▶ Problem to solve:
Taking the line containing "(500, 139) = (484, 165): yellow" as the first and the last line of the entries as the end, reproduce every line between them exactly, including both.

(Object tracking records)
-- Opening Marker --

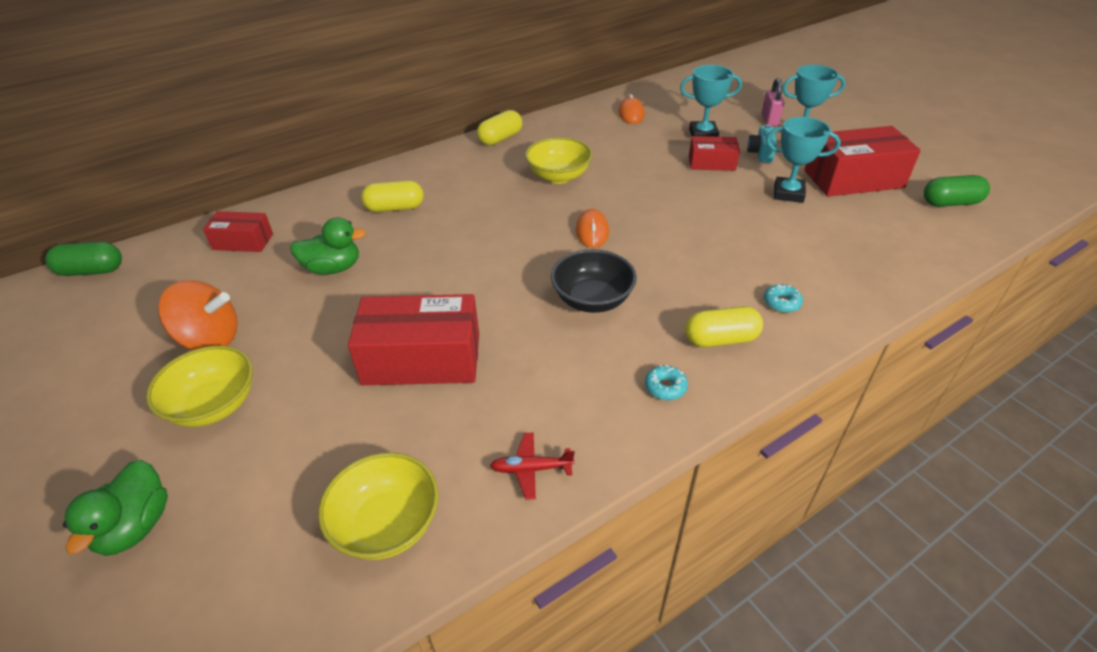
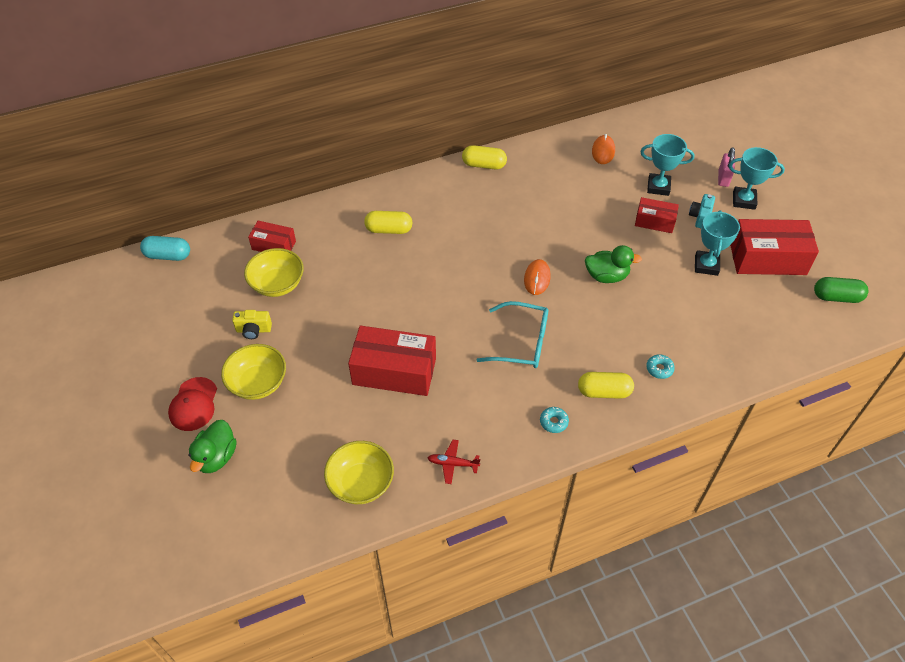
camera: 10 degrees right, 10 degrees up
(92, 271) = (168, 255): green capsule -> turquoise capsule
(105, 452) = (193, 404): none -> red cap
(210, 339) = (253, 330): orange spinning top -> yellow camera
(333, 268) = (338, 282): green duck -> green duck (606, 276)
(500, 139) = (484, 165): yellow capsule -> yellow capsule turned 45 degrees clockwise
(558, 176) = (523, 216): yellow bowl -> yellow bowl (277, 284)
(592, 300) = (522, 342): black bowl -> turquoise glasses
(788, 193) = (706, 265): turquoise trophy -> turquoise trophy turned 75 degrees clockwise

-- Closing Marker --

▶ Result of the exercise:
(500, 139) = (484, 165): yellow capsule -> yellow capsule turned 45 degrees clockwise
(558, 176) = (523, 216): yellow bowl -> yellow bowl (277, 284)
(592, 300) = (522, 342): black bowl -> turquoise glasses
(788, 193) = (706, 265): turquoise trophy -> turquoise trophy turned 75 degrees clockwise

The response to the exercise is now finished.